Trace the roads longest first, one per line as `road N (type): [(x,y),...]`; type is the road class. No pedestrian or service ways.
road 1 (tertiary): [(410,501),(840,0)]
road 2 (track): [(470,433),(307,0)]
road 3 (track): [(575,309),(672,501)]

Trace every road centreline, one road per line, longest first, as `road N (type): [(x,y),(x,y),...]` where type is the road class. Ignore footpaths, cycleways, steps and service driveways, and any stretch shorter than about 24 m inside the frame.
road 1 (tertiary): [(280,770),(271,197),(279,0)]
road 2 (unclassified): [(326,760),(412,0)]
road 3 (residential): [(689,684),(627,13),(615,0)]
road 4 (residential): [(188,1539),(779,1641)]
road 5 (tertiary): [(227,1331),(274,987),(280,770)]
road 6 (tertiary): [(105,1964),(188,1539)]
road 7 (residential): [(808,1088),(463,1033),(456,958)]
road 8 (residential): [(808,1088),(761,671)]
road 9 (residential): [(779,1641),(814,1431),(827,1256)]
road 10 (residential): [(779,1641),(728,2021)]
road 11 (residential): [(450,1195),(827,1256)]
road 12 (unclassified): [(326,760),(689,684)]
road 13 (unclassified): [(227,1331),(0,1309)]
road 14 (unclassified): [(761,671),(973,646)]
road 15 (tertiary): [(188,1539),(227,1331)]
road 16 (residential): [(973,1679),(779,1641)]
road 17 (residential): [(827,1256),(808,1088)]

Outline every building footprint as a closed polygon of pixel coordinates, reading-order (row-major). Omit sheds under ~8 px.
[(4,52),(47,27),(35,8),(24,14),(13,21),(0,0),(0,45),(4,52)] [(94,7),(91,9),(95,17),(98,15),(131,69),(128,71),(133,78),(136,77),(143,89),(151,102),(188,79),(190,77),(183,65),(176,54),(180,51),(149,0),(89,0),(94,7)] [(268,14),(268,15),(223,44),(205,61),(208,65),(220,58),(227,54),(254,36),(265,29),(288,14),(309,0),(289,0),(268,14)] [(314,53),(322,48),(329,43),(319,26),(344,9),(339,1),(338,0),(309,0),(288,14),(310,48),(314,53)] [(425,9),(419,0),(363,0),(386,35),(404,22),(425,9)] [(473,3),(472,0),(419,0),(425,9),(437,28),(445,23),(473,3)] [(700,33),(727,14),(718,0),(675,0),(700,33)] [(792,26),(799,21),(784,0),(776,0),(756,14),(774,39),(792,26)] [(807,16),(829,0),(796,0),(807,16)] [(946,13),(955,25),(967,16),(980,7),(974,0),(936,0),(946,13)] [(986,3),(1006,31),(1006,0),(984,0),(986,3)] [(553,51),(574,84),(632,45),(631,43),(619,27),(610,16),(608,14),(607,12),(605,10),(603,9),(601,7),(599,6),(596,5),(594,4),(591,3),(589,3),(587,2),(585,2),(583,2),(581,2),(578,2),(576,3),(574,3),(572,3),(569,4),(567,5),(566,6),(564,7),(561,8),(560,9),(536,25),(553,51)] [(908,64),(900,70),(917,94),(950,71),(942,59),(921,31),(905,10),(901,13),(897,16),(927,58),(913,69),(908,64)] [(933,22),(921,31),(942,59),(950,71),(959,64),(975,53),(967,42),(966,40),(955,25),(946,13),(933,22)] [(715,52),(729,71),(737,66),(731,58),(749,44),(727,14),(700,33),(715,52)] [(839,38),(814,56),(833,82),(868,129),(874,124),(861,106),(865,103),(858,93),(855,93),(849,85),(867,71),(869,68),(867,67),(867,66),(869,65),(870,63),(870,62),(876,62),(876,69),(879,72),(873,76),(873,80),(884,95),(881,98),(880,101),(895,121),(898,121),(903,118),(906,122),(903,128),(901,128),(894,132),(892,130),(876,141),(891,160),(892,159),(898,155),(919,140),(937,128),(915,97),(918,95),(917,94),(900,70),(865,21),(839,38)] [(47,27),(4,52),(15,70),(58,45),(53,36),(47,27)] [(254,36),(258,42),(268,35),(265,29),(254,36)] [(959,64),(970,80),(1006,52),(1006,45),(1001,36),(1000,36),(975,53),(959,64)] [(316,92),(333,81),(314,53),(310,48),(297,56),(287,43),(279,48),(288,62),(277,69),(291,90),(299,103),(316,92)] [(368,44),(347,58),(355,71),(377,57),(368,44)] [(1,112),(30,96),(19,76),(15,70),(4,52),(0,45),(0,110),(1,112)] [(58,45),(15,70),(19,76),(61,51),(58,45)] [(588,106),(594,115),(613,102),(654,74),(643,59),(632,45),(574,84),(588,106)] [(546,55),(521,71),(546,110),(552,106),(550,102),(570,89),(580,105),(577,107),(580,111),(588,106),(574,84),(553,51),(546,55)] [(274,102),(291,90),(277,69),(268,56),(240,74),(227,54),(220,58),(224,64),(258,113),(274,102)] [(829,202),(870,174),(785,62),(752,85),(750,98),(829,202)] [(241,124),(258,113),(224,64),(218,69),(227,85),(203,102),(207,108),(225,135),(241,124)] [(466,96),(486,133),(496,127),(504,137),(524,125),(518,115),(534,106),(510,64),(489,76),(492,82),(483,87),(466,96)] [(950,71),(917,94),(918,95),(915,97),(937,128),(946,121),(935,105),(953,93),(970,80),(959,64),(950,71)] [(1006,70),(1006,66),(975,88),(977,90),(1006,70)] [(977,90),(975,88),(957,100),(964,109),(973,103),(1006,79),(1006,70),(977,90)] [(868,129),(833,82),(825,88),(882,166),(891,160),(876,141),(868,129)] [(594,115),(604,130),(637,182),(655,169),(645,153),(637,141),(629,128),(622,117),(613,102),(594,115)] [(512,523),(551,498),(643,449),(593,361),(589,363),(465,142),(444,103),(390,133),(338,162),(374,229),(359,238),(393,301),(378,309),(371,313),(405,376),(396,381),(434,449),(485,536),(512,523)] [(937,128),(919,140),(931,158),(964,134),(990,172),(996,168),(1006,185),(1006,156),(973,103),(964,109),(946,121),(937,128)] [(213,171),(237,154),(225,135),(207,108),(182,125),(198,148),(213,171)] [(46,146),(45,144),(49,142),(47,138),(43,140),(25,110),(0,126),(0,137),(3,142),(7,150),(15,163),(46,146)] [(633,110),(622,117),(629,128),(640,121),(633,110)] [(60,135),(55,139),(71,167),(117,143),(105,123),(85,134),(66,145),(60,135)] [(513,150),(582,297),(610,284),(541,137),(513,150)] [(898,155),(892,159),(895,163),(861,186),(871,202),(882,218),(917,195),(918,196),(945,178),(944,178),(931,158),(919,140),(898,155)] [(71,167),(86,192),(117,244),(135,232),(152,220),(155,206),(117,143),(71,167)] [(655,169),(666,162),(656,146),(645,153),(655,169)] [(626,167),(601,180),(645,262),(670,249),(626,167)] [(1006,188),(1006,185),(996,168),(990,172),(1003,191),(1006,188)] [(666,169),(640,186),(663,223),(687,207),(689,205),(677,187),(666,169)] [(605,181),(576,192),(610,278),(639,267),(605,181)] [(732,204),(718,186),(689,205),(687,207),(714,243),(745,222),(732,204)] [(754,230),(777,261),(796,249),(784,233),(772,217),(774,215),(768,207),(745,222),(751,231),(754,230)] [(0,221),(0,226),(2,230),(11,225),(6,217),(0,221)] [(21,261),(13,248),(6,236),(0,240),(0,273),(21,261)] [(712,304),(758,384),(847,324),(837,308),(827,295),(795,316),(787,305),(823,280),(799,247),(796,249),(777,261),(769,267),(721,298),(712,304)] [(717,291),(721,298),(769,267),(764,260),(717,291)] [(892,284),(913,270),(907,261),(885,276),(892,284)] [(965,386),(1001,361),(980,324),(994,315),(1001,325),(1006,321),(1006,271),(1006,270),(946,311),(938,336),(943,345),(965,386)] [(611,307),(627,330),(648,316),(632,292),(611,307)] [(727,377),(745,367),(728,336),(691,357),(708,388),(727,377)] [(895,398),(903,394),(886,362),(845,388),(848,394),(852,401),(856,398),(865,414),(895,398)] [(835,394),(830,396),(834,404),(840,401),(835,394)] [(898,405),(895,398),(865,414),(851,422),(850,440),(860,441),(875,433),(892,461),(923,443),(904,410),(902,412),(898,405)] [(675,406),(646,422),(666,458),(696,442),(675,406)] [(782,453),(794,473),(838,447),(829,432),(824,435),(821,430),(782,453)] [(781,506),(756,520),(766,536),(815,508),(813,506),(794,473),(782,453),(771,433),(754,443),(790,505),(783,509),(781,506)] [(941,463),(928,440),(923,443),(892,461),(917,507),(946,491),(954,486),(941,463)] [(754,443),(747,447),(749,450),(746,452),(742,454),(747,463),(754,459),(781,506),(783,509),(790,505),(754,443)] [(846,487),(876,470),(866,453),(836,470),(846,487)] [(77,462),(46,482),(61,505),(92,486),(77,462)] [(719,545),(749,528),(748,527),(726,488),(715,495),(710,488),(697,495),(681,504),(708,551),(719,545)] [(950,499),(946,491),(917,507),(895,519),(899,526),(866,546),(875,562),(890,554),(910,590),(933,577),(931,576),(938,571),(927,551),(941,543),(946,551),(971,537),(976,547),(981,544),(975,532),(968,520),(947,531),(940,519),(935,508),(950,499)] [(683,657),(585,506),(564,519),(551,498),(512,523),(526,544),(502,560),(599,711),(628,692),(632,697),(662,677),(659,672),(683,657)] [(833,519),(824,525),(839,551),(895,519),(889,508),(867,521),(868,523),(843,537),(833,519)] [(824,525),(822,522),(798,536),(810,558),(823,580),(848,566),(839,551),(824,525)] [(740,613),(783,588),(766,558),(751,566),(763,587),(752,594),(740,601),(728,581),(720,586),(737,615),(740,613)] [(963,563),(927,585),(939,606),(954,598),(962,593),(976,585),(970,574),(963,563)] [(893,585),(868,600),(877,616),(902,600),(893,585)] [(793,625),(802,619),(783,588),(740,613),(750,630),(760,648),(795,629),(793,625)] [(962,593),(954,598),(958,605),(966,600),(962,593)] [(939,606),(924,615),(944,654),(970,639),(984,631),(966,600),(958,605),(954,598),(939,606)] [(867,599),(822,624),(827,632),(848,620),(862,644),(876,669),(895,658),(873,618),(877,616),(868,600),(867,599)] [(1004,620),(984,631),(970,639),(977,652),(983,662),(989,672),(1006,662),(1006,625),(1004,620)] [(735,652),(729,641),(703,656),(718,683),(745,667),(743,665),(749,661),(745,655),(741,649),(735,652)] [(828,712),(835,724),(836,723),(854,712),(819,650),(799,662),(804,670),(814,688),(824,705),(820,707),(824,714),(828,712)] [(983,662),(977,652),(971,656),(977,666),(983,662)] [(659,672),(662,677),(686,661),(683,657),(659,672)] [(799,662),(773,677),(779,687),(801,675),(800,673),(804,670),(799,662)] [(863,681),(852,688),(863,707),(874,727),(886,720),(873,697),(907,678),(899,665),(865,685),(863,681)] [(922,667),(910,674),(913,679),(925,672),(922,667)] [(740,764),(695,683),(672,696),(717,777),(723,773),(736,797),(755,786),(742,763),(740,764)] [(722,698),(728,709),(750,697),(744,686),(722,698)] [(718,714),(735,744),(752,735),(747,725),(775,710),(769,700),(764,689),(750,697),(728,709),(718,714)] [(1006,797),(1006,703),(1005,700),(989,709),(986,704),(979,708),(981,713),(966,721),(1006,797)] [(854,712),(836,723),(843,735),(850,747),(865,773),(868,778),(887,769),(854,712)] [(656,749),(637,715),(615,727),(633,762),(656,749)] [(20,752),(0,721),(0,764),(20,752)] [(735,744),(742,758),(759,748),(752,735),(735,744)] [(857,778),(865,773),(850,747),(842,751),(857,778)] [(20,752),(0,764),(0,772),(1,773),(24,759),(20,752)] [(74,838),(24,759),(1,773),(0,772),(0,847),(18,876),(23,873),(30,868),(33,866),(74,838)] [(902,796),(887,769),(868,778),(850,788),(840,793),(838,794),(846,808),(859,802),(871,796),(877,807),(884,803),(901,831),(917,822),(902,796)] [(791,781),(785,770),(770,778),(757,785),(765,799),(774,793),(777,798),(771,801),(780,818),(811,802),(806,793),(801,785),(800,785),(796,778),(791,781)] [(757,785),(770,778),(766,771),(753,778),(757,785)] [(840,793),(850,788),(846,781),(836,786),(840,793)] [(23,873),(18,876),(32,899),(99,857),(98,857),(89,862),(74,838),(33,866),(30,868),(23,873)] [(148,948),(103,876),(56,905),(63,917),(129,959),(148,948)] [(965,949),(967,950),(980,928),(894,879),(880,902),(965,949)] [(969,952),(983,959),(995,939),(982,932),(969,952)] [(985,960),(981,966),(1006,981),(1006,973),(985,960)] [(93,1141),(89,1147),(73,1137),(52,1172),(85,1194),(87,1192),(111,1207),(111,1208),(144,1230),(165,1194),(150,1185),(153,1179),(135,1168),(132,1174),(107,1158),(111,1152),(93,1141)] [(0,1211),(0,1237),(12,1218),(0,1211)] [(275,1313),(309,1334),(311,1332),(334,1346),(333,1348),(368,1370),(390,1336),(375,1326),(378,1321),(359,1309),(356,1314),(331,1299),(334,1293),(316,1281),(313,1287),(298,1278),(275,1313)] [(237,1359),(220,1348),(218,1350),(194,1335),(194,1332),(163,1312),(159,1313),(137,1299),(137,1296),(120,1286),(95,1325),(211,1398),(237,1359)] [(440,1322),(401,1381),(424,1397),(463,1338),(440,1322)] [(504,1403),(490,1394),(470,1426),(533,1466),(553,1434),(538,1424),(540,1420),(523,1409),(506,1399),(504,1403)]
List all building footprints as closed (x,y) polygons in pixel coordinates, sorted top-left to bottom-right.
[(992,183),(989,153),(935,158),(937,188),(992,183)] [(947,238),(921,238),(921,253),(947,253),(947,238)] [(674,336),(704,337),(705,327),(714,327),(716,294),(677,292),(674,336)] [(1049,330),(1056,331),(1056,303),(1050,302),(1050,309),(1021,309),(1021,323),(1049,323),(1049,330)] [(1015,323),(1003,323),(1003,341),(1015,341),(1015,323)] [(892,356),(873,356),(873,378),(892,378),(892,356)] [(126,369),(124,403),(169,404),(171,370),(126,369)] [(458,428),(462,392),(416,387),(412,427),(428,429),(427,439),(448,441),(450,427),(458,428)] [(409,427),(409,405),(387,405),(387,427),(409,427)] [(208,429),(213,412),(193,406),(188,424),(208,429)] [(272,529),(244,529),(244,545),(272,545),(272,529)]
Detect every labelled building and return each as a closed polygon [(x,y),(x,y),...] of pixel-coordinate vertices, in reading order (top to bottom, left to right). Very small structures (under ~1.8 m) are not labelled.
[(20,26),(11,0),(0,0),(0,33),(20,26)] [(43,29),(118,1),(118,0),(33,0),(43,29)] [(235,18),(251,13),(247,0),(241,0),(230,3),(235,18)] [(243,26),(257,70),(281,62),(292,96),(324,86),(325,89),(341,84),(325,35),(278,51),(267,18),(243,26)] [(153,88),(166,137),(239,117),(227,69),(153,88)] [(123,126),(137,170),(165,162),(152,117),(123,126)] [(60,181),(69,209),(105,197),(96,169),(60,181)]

========================================

▸ **REQUIREMENT**
Search the records for the word "longest". Copy every line that has it.

▸ **ANSWER SPACE**
Trace the roads longest first, one per line as `road N (type): [(x,y),...]`; type is the road class. No pedestrian or service ways.
Trace every road centreline, one road per line, longest first, as `road N (type): [(x,y),(x,y),...]` where type is the road class. Ignore footpaths, cycleways, steps and service driveways, and any stretch shorter than about 24 m inside the frame.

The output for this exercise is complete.